* DATA PROVIDED *
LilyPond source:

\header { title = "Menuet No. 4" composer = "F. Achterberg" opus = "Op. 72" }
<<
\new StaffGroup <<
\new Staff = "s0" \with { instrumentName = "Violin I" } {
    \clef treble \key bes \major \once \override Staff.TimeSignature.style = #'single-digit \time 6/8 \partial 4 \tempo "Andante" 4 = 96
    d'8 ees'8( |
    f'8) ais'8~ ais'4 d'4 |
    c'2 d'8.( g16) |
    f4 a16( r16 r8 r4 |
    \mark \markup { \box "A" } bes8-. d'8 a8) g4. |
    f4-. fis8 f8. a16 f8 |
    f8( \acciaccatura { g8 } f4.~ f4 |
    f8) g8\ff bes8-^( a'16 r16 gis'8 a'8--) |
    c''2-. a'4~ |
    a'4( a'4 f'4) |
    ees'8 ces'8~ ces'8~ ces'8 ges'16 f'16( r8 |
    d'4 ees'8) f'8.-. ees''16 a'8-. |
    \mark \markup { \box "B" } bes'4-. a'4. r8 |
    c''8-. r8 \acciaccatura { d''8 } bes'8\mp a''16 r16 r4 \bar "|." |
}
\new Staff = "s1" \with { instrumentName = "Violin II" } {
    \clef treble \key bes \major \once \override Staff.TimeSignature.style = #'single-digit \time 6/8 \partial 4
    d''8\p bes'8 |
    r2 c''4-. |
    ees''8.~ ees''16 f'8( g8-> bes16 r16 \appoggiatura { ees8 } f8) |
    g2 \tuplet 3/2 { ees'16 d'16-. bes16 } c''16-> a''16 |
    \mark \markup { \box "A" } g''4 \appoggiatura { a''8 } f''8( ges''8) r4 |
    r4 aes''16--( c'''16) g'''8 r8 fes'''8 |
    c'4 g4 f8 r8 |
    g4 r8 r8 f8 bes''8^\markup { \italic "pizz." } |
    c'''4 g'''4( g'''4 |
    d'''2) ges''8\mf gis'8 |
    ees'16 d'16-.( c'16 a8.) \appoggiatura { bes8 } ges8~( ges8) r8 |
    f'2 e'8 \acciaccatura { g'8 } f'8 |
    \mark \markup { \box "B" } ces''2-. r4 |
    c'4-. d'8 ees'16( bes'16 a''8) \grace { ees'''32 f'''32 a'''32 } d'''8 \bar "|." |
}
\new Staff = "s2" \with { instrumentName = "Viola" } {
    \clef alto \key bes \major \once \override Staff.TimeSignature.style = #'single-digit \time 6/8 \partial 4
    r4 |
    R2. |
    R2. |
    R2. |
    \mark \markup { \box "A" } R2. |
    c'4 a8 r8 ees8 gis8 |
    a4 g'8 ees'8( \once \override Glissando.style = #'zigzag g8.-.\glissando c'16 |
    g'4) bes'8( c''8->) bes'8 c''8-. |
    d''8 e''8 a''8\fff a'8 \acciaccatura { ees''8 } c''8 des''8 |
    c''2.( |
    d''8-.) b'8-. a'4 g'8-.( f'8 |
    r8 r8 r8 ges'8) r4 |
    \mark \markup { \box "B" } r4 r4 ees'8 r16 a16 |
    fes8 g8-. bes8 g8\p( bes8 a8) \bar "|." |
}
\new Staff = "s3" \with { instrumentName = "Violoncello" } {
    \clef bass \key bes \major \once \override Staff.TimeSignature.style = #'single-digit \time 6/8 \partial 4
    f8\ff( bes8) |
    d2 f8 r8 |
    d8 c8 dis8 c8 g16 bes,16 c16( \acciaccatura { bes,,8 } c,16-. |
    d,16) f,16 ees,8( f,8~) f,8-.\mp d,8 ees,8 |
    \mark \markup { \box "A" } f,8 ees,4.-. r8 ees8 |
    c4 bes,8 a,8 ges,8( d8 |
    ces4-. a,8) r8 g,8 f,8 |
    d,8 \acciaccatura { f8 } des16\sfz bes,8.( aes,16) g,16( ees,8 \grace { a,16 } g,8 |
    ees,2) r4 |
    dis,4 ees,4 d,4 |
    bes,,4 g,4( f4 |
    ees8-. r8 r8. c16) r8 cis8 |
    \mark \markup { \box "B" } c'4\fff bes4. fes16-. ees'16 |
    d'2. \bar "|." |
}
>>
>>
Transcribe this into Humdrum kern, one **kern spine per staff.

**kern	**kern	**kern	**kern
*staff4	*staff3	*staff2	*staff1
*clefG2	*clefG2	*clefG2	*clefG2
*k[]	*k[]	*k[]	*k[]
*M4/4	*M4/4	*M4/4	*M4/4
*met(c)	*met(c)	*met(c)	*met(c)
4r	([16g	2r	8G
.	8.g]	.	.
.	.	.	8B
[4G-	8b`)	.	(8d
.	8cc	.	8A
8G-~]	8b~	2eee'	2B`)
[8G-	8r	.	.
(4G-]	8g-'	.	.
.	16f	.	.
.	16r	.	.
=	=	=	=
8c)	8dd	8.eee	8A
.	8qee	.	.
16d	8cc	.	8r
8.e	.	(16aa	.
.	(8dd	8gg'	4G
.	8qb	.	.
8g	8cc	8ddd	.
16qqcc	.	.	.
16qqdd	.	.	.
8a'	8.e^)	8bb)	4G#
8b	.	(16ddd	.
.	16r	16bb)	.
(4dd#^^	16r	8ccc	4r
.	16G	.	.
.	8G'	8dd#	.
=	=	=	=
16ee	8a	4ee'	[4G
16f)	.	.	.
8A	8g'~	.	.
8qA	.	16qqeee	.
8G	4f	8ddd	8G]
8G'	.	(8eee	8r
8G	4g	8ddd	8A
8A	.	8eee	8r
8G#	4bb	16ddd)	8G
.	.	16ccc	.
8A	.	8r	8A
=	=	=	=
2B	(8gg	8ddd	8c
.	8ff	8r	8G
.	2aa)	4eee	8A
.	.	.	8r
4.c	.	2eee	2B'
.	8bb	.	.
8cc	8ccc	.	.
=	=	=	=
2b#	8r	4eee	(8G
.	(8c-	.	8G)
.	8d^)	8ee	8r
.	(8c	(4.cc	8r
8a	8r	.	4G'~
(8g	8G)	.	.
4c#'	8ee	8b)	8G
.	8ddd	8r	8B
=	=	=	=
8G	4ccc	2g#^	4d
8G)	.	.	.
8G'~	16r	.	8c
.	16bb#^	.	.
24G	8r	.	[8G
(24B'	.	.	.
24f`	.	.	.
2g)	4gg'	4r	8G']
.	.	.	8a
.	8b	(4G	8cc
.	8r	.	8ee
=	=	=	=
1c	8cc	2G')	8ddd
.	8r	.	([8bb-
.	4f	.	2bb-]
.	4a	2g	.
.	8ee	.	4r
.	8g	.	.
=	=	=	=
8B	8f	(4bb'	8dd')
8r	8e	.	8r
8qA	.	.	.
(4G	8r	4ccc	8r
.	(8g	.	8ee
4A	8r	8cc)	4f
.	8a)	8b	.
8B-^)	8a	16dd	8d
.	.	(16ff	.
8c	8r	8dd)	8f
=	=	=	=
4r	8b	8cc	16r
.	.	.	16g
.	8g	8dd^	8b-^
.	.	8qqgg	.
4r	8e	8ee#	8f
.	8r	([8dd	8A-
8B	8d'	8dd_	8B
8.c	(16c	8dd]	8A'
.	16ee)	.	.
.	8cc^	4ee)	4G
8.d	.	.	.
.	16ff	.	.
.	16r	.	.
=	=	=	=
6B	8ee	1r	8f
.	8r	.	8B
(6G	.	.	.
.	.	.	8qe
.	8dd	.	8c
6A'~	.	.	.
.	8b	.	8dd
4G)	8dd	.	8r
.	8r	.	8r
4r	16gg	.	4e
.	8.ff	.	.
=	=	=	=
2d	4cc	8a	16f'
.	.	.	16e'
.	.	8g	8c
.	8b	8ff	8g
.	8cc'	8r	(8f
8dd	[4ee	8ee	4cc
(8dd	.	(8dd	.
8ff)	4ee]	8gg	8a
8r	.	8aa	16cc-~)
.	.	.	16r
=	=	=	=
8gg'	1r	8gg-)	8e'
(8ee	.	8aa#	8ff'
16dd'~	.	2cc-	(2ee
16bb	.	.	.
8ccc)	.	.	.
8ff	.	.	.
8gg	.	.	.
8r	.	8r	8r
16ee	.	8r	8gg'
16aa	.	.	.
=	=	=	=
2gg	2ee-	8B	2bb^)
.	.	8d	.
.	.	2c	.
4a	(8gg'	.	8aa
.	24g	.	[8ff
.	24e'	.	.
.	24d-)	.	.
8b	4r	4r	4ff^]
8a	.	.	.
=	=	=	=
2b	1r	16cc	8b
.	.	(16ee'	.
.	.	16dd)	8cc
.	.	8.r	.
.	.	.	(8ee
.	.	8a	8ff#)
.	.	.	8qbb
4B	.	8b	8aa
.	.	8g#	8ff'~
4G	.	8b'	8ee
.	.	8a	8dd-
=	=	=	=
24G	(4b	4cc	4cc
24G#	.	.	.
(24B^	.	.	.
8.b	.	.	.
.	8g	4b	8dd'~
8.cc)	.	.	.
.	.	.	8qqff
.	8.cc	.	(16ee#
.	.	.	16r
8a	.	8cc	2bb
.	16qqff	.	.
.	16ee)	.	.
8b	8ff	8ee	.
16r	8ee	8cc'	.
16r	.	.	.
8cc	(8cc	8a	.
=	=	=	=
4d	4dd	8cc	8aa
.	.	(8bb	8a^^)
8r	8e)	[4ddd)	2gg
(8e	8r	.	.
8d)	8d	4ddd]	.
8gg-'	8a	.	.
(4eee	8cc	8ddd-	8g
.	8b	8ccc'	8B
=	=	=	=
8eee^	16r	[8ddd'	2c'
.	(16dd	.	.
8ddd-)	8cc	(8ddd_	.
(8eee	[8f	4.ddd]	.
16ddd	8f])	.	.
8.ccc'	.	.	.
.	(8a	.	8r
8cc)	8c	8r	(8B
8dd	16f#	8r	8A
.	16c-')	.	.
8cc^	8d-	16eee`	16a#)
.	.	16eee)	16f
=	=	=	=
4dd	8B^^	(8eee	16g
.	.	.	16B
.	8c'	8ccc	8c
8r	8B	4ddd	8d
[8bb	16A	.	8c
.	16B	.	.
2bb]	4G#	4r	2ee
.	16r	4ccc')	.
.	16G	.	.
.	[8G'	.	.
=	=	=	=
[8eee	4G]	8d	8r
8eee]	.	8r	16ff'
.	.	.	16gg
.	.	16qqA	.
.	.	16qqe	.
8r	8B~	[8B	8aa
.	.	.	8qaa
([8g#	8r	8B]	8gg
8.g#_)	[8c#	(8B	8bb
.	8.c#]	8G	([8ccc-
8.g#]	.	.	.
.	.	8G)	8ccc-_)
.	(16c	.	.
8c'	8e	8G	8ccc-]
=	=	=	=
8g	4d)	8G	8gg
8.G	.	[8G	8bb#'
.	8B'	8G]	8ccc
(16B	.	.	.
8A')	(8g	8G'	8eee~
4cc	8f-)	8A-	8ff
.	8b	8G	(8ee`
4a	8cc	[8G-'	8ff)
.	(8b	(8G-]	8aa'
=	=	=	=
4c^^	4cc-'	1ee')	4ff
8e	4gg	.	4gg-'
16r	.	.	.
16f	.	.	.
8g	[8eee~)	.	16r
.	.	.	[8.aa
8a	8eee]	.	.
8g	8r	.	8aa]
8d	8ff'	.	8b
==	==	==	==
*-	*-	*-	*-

* WHAT IS EXPECTED *
Count the rows that contain the word "Violin" and give only that number.

* OUTPUT FOR THIS TASK *
2